Records from a collection:
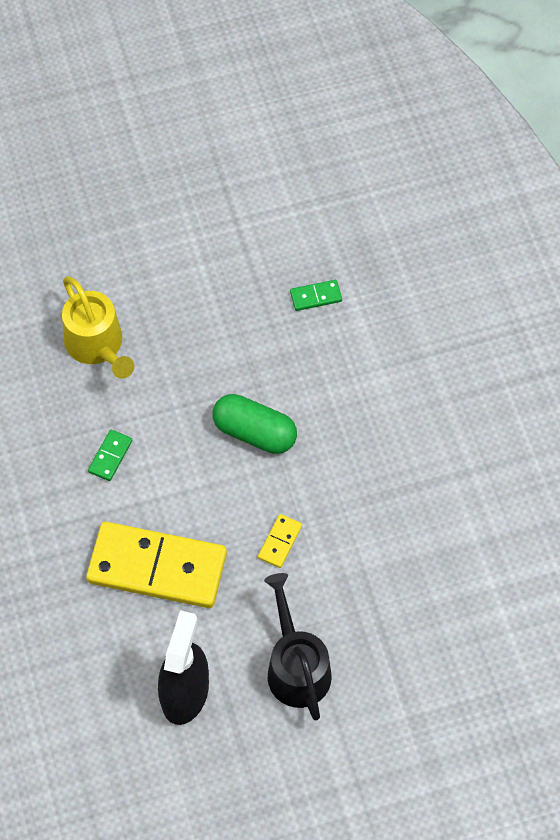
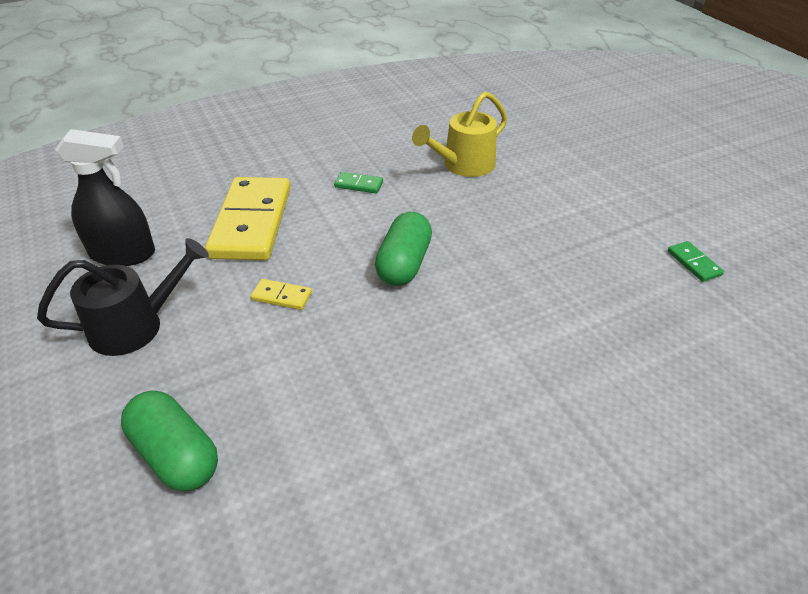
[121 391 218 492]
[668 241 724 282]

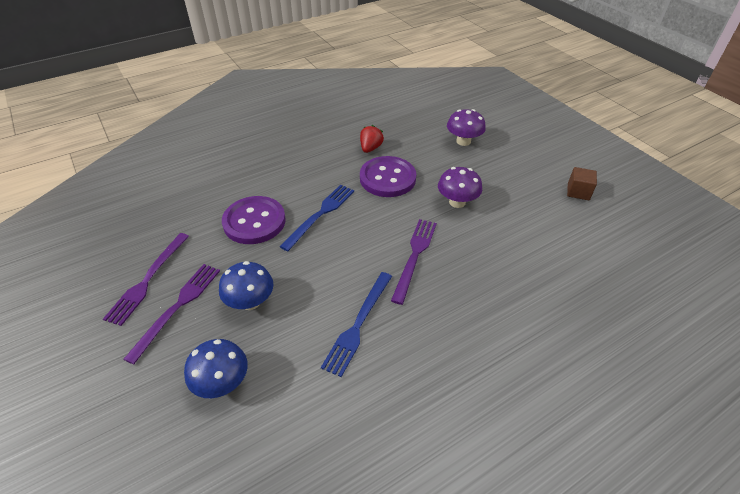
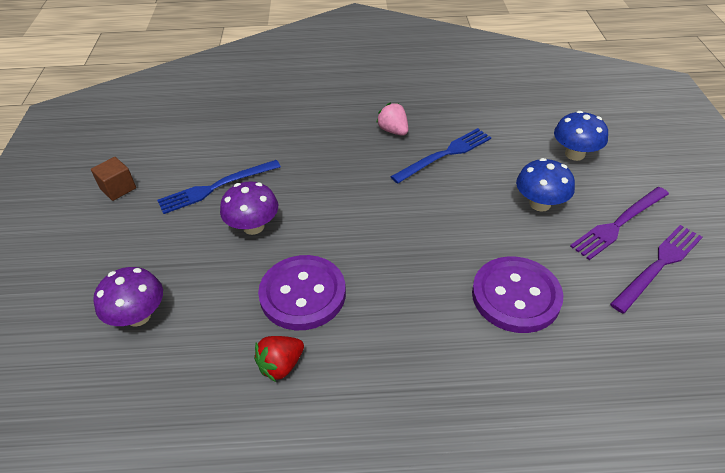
[157 160 281 214]
[376 103 408 135]
[391 219 437 305] (first image)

# [DIRECTIONS]
Please transcribe all of the entries exactly and omit any picture they hold.

# [YOUR RESPONSE]
[121 391 218 492]
[668 241 724 282]

[157 160 281 214]
[376 103 408 135]
[391 219 437 305] (first image)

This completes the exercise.